WORK ORDER
Search the material below for the string "cheese" and list each line that holds it.

GIVEN RECORDS

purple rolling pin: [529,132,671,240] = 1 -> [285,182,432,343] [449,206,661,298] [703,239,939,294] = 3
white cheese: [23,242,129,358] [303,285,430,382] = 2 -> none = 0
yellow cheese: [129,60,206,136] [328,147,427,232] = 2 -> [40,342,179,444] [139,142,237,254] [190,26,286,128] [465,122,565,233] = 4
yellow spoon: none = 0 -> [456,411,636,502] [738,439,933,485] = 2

---

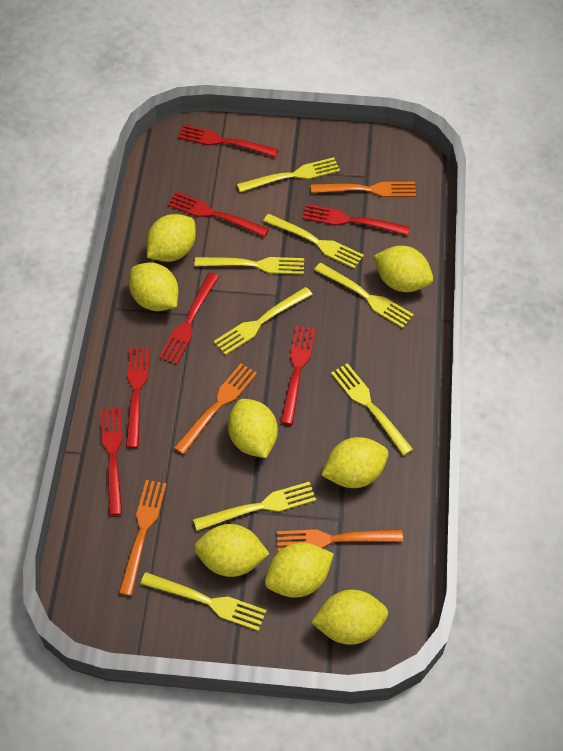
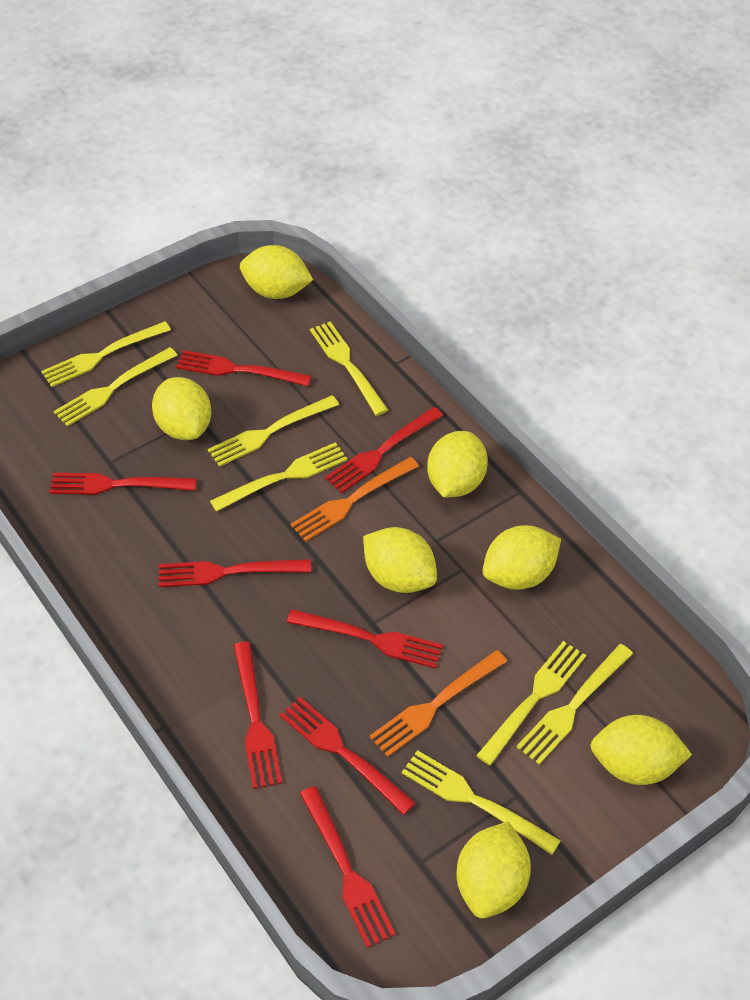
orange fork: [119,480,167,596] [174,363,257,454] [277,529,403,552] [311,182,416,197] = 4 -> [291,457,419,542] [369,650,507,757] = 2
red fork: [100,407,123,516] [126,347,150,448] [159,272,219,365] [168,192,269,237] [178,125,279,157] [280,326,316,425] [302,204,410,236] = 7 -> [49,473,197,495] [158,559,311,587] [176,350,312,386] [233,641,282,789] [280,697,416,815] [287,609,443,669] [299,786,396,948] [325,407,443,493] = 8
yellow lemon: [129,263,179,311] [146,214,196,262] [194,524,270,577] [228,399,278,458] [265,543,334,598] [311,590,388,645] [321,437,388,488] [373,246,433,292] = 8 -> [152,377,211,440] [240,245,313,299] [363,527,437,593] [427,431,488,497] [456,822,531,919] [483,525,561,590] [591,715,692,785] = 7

THE COMPLETED TASK
white cheese: [23,242,129,358] [303,285,430,382] = 2 -> none = 0
yellow cheese: [129,60,206,136] [328,147,427,232] = 2 -> [40,342,179,444] [139,142,237,254] [190,26,286,128] [465,122,565,233] = 4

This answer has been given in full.